(Before-and-after change data)
--- START ---

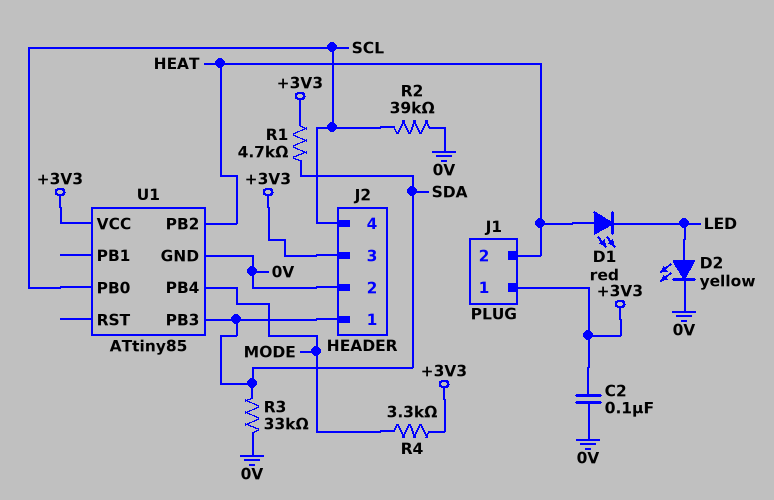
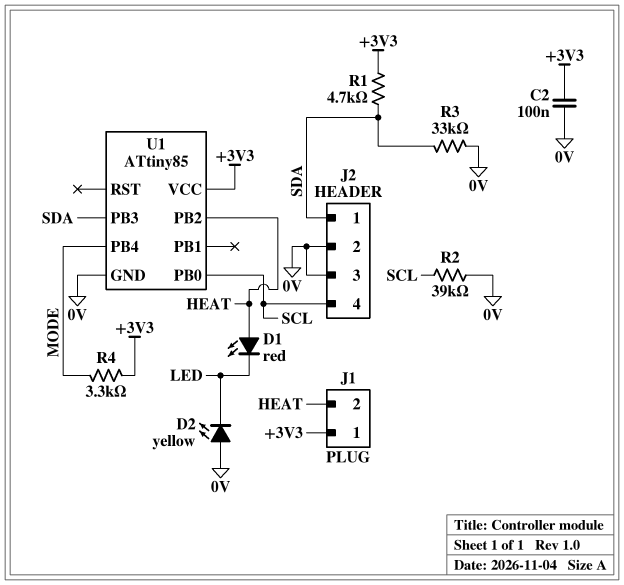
D2: LED yellow (A LED, K 0V) -> LED yellow (A 0V, K LED)
J2 pin 3: +3V3 -> 0V

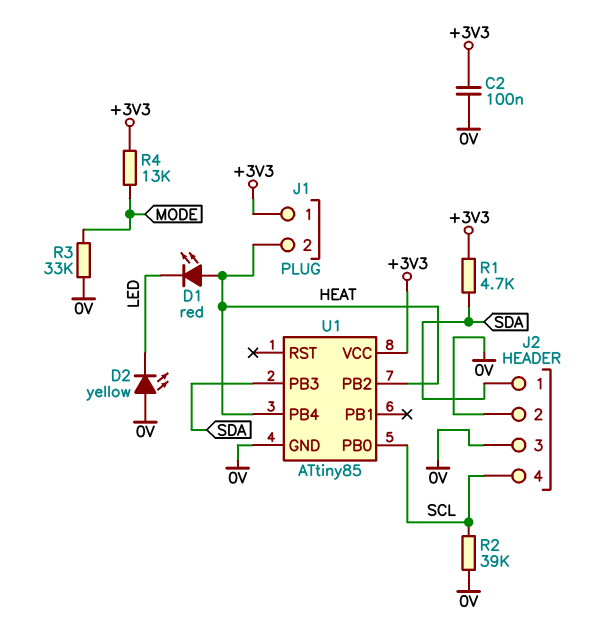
R3: 33k (0V, SDA) -> 33k (0V, MODE)
R4: 3.3k (+3V3, MODE) -> 13k (+3V3, MODE)
U1 pin PB4: MODE -> HEAT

--- END ---

When copying the records, reproduce every entry exactly and omit all pictures.

D2: LED yellow (A LED, K 0V) -> LED yellow (A 0V, K LED)
J2 pin 3: +3V3 -> 0V

R3: 33k (0V, SDA) -> 33k (0V, MODE)
R4: 3.3k (+3V3, MODE) -> 13k (+3V3, MODE)
U1 pin PB4: MODE -> HEAT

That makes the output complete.